Given records Start Marker

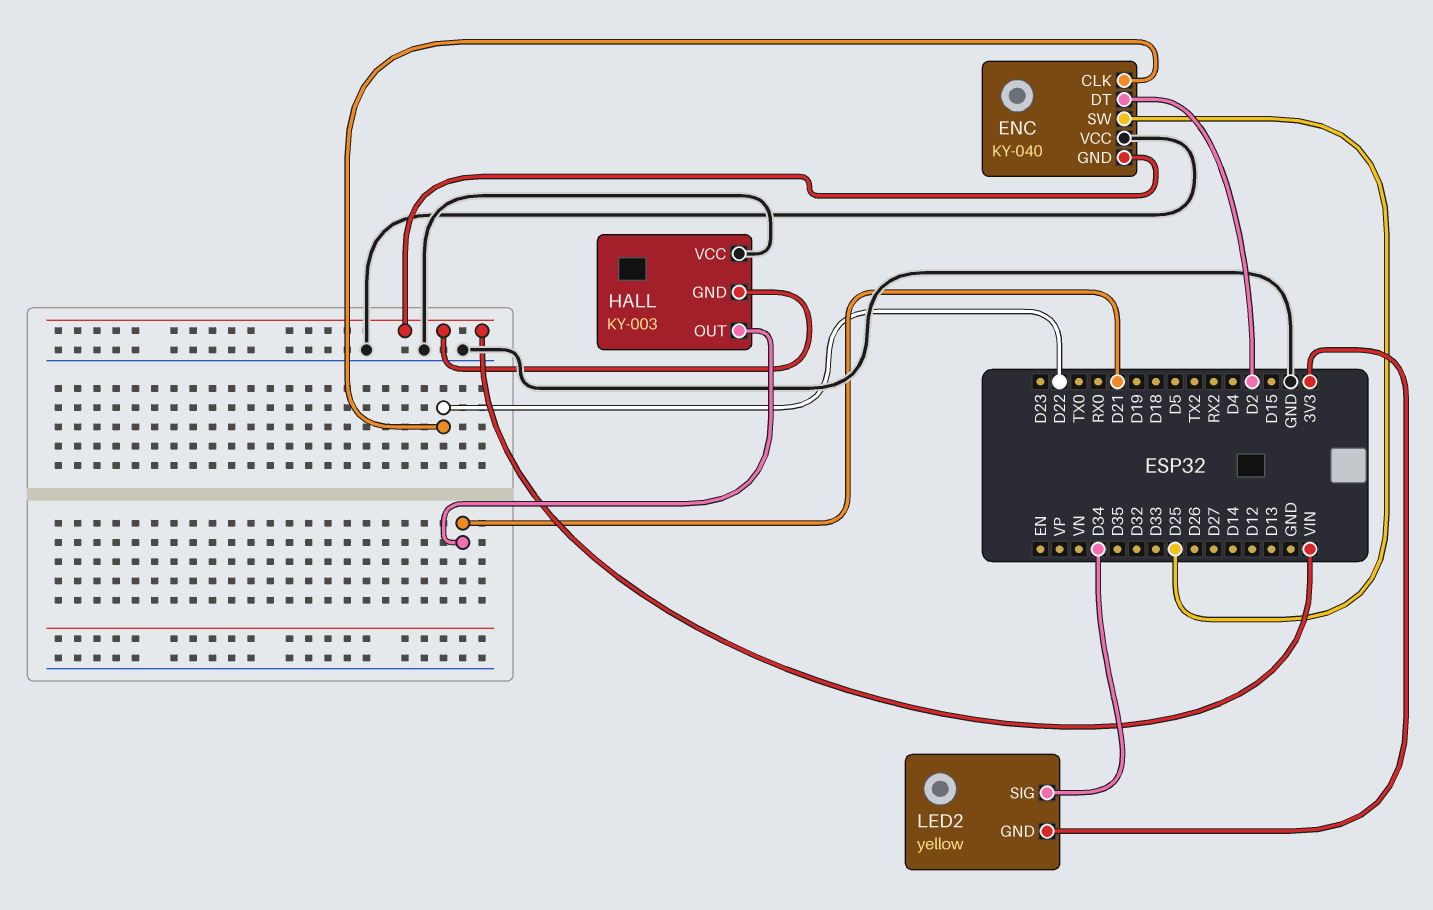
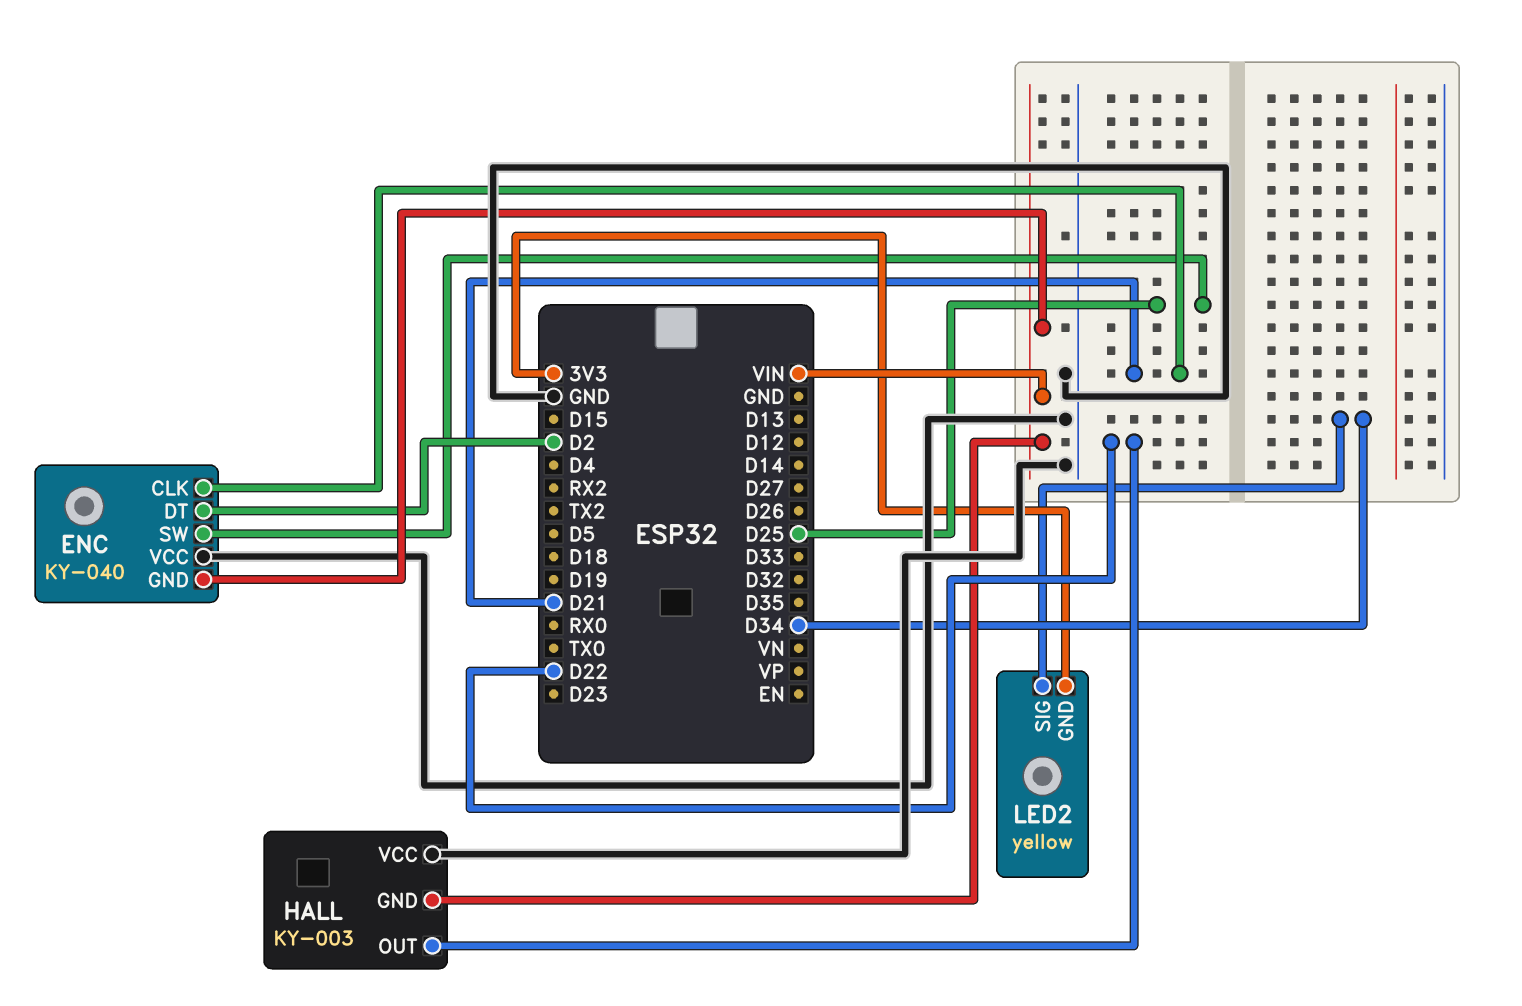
ENC pin CLK: D22 -> D21
HALL pin OUT: D21 -> D22

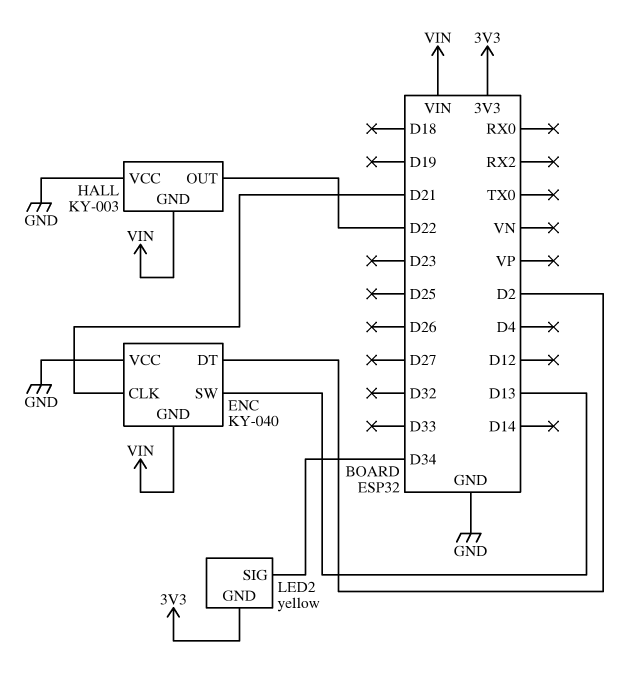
ENC pin SW: D25 -> D13

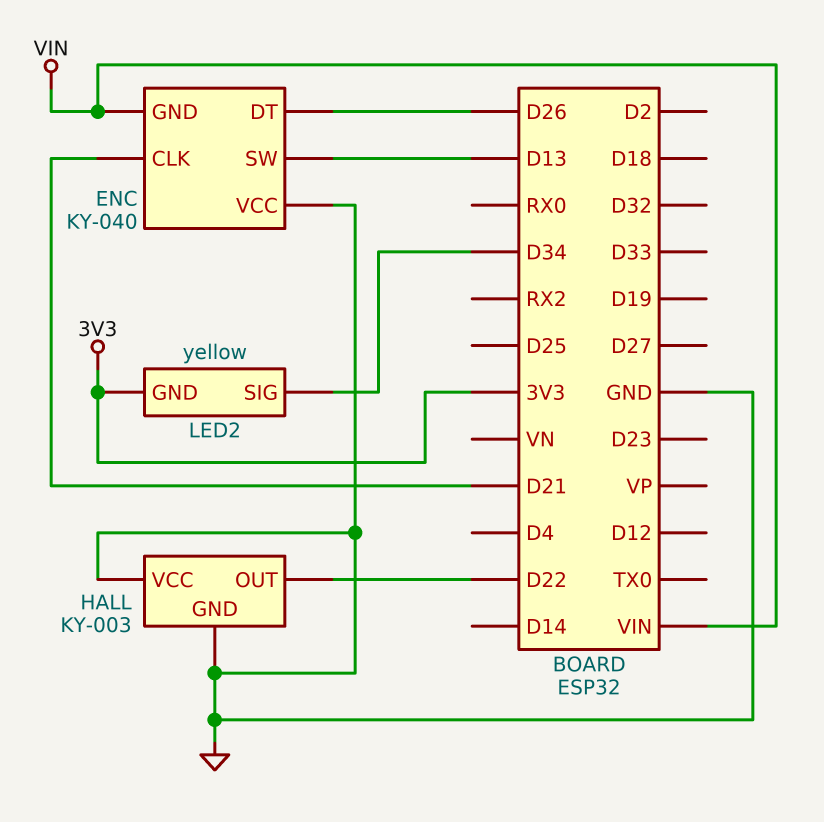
ENC pin DT: D2 -> D26
HALL pin GND: VIN -> GND

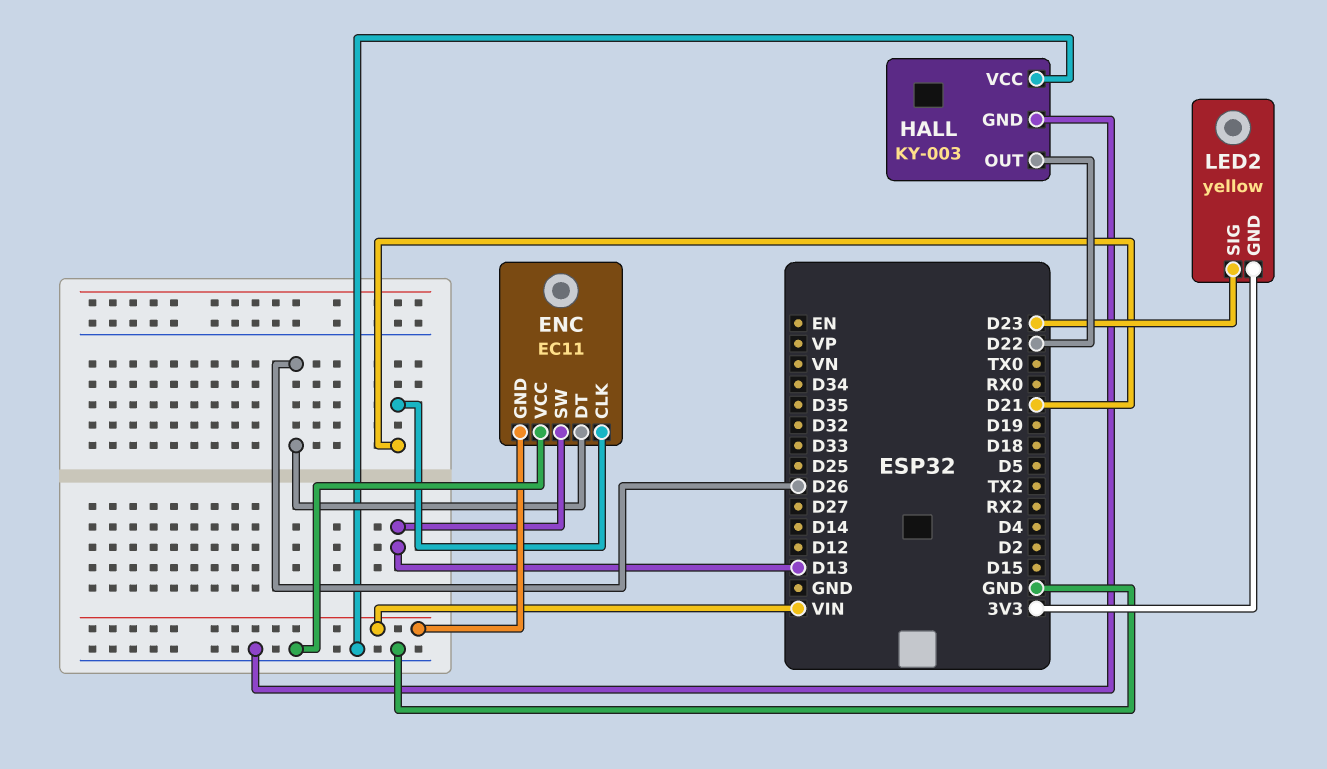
ENC: KY-040 -> EC11
LED2 pin SIG: D34 -> D23

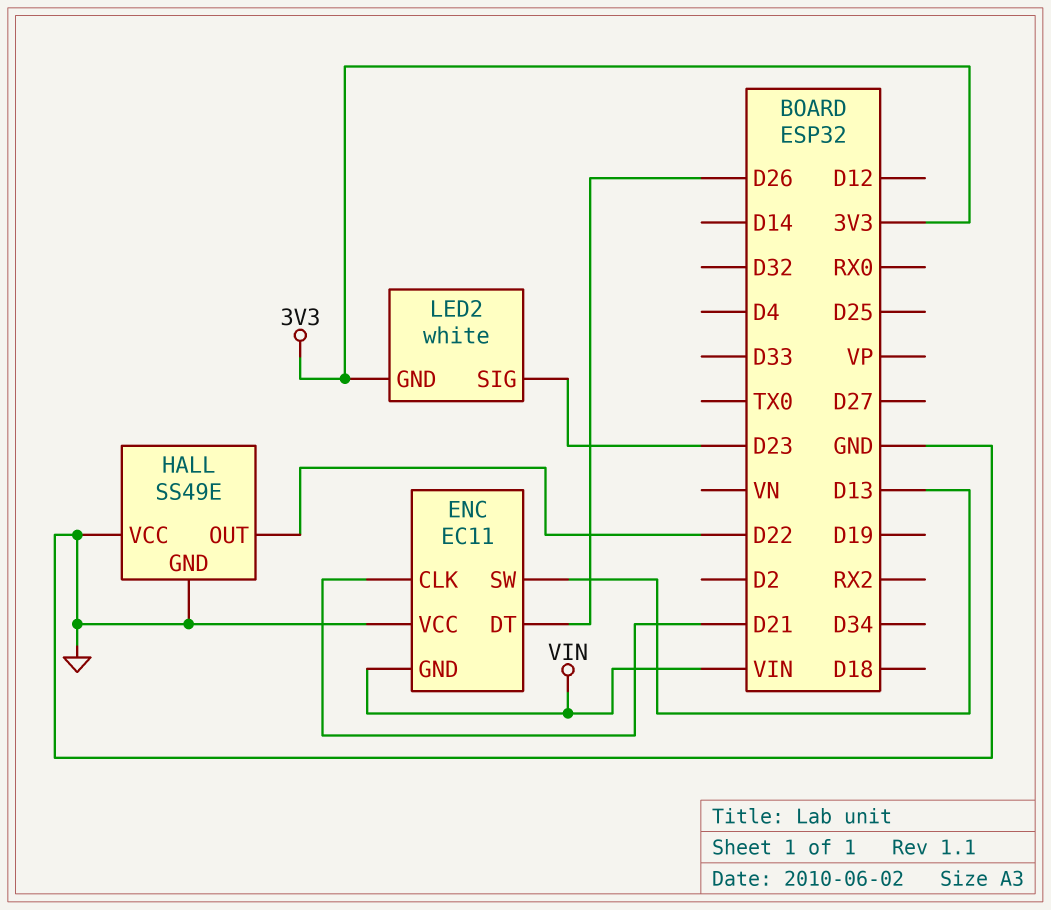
HALL: KY-003 -> SS49E
LED2: yellow -> white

Given records End Marker

Work out how many lines of the material above contain the word "HALL", then give only that figure.

* _Task solution_:
3